EXERCISE DATA:
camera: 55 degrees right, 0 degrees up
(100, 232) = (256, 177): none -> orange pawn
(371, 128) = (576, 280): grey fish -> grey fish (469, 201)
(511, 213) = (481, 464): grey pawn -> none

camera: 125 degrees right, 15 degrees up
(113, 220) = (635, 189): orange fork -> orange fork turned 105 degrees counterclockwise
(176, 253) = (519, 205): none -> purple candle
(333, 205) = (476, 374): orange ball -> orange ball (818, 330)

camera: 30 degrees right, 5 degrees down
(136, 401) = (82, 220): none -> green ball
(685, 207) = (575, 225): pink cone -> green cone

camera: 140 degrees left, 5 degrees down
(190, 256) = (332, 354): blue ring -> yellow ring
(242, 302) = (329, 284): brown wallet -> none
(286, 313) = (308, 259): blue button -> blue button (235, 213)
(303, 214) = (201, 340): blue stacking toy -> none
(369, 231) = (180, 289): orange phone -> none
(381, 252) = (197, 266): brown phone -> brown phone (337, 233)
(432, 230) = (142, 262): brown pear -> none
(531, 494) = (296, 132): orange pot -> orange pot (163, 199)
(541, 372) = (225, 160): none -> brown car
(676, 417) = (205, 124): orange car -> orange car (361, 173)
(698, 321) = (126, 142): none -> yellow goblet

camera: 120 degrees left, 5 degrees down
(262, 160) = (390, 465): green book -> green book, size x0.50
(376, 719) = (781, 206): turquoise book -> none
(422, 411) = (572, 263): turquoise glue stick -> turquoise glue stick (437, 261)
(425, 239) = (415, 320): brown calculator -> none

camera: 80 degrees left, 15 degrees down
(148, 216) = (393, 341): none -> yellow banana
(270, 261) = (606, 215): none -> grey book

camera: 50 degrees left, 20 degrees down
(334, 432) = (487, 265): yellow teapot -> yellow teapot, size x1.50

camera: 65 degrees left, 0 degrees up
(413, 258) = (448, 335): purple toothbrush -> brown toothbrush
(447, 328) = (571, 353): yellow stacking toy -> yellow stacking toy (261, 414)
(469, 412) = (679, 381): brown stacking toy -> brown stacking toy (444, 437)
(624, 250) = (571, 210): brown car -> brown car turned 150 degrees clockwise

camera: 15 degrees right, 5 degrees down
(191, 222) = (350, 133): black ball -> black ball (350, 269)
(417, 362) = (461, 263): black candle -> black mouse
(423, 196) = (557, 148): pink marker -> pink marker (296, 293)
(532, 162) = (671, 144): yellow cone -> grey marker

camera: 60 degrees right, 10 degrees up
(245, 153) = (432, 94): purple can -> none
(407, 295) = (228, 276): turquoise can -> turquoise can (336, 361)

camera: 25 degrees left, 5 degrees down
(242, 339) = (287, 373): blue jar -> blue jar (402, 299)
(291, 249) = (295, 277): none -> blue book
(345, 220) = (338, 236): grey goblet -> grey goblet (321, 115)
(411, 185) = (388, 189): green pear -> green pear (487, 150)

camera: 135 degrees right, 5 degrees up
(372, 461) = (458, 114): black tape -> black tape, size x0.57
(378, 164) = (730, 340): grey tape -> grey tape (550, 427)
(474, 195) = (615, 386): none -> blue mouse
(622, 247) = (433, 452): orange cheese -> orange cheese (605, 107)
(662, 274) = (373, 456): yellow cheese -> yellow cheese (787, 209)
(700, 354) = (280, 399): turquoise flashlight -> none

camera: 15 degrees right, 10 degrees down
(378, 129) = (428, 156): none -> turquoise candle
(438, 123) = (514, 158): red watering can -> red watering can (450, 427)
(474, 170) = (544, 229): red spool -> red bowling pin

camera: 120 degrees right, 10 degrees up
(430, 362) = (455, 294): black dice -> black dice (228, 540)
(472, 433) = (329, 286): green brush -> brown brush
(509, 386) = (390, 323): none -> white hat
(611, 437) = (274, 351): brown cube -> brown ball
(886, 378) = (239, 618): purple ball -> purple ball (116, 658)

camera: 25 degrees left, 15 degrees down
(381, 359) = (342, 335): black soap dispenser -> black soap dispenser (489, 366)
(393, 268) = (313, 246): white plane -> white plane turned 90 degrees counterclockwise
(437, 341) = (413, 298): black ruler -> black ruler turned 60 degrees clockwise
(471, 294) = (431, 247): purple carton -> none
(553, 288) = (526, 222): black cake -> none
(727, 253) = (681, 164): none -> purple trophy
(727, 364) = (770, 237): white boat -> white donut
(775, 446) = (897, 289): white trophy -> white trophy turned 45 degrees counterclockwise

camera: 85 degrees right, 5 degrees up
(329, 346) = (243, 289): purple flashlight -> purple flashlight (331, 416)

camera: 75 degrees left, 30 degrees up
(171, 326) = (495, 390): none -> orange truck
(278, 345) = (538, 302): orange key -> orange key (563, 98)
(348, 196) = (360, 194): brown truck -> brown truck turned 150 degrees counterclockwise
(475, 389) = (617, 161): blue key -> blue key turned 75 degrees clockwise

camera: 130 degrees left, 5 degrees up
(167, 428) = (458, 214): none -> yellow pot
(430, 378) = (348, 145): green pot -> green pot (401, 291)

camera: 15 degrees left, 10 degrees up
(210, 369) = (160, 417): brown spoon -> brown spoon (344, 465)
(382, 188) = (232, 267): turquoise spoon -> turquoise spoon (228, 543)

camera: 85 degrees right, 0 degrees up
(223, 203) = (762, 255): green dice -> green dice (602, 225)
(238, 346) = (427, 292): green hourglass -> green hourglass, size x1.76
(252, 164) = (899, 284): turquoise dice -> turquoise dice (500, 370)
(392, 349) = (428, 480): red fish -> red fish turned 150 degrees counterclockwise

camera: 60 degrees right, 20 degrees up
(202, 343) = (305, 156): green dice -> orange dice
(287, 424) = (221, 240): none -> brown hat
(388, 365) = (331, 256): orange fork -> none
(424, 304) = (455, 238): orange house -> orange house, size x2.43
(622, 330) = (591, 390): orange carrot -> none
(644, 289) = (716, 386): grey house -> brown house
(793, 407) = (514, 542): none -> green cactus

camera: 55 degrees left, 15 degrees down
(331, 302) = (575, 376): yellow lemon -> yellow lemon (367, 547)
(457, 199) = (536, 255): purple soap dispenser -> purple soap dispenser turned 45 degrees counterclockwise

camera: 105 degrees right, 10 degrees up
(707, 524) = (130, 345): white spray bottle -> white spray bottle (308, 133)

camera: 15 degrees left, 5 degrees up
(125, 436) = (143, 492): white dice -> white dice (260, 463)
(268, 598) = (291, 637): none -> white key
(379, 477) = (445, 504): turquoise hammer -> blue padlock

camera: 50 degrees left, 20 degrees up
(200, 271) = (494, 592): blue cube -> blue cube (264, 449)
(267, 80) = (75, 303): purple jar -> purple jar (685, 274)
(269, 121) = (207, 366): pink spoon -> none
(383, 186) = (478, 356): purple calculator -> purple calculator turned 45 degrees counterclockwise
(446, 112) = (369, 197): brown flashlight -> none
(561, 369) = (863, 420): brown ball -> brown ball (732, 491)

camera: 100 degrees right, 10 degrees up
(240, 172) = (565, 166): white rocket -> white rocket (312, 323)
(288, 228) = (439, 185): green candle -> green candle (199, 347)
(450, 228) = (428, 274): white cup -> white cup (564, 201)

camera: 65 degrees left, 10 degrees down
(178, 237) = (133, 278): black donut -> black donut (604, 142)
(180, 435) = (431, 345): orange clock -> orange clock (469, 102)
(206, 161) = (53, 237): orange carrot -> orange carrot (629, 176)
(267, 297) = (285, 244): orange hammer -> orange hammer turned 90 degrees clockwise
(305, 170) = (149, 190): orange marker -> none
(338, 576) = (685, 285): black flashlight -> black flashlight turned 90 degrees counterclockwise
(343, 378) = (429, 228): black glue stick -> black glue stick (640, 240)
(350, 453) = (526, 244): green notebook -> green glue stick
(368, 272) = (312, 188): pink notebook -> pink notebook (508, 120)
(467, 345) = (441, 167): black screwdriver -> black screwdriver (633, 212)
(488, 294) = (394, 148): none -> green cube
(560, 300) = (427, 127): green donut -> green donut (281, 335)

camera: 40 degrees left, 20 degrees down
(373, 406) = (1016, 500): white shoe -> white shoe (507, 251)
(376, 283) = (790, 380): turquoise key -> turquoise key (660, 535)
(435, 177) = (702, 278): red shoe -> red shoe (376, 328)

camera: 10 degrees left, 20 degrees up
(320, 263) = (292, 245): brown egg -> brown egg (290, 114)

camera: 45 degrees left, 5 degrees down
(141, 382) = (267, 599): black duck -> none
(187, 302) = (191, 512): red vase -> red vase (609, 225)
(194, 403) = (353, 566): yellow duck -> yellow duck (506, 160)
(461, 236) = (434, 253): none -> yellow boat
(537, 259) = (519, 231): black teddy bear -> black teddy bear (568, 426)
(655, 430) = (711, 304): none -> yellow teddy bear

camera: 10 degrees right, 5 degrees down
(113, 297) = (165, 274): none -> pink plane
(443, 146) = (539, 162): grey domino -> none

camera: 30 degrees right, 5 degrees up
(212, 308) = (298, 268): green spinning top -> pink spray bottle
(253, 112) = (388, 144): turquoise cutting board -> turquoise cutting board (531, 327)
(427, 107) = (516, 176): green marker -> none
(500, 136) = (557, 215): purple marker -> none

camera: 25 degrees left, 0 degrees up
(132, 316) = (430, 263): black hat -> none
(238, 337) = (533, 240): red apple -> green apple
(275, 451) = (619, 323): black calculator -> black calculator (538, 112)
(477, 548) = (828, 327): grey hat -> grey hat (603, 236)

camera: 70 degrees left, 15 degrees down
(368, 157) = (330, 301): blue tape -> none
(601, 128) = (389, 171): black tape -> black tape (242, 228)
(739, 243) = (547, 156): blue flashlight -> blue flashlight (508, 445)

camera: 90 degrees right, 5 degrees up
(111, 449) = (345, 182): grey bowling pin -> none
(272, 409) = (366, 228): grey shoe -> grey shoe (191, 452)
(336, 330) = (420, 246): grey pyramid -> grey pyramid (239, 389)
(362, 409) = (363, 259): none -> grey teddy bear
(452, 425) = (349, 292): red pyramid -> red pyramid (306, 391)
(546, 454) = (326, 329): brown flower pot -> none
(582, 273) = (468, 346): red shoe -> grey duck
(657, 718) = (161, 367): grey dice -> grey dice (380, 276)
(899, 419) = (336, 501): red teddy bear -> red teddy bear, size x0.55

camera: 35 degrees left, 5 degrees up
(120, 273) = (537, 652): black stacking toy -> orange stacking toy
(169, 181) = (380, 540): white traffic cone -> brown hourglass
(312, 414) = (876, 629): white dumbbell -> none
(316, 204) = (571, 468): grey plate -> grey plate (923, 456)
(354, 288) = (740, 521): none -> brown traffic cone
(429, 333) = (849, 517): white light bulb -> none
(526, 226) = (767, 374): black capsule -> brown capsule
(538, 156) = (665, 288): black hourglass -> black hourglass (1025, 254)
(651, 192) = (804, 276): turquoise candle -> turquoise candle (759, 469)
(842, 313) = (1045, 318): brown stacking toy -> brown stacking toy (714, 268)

TASK DIRECTIONS:
Copy the lines above exactly, from the very first through the one containing "camera: 125 degrees right, 15 degrees up", and include no other line.

RESULT:
camera: 55 degrees right, 0 degrees up
(100, 232) = (256, 177): none -> orange pawn
(371, 128) = (576, 280): grey fish -> grey fish (469, 201)
(511, 213) = (481, 464): grey pawn -> none

camera: 125 degrees right, 15 degrees up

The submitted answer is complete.